#### [AIM OF THE EXERCISE]
Only a slice of the listing below is wanted. Retype the lines from the one containing "pink star: (109, 270) -> (166, 427), moved" through the one containing "black star: (220, 467) -> (319, 694), moved", exactly, both ends included.

─── INFORMATION SHOWN ───

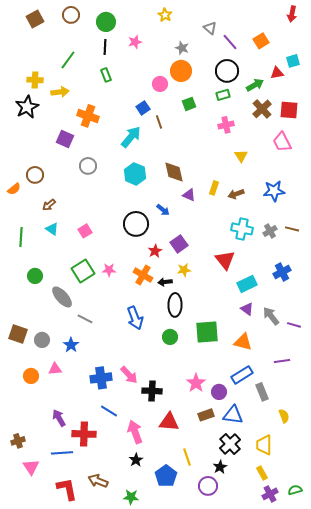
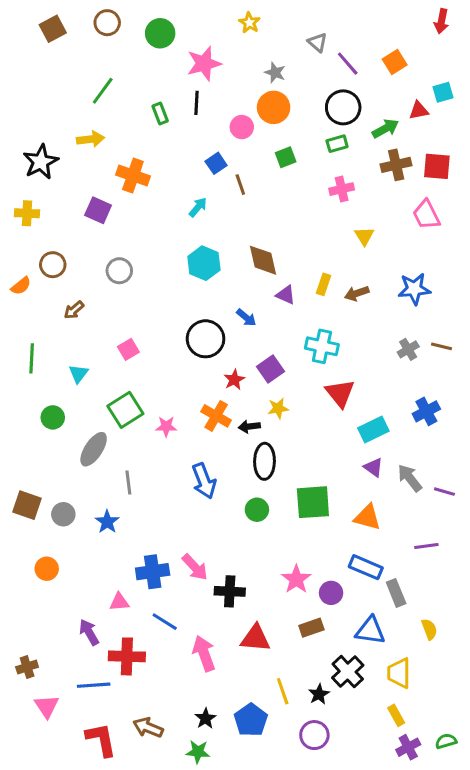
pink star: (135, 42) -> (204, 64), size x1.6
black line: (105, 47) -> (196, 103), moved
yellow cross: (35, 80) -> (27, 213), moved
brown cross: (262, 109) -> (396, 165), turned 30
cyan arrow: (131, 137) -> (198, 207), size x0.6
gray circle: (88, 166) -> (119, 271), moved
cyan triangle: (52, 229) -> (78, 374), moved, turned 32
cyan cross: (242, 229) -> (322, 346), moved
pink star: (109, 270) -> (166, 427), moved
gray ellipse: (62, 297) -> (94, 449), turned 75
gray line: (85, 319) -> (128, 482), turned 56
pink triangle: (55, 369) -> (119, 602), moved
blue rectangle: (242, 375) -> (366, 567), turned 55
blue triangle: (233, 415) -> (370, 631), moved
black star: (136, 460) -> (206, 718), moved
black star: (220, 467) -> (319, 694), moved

───
─── INFORMATION SHOWN ───

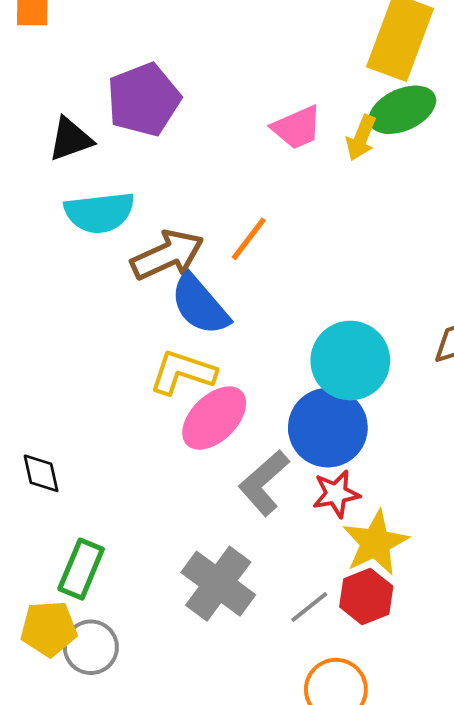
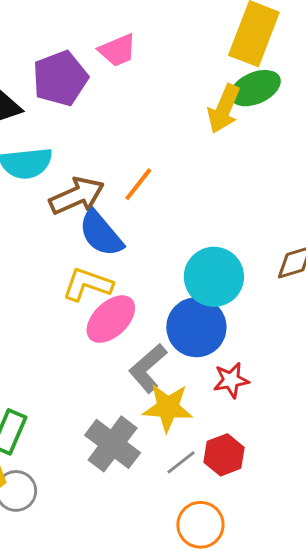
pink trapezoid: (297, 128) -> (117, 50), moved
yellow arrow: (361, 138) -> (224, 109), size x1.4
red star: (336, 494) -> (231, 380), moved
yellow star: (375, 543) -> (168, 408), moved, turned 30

───

#### [ANSWER SECTION]
pink star: (109, 270) -> (166, 427), moved
gray ellipse: (62, 297) -> (94, 449), turned 75
gray line: (85, 319) -> (128, 482), turned 56
pink triangle: (55, 369) -> (119, 602), moved
blue rectangle: (242, 375) -> (366, 567), turned 55
blue triangle: (233, 415) -> (370, 631), moved
black star: (136, 460) -> (206, 718), moved
black star: (220, 467) -> (319, 694), moved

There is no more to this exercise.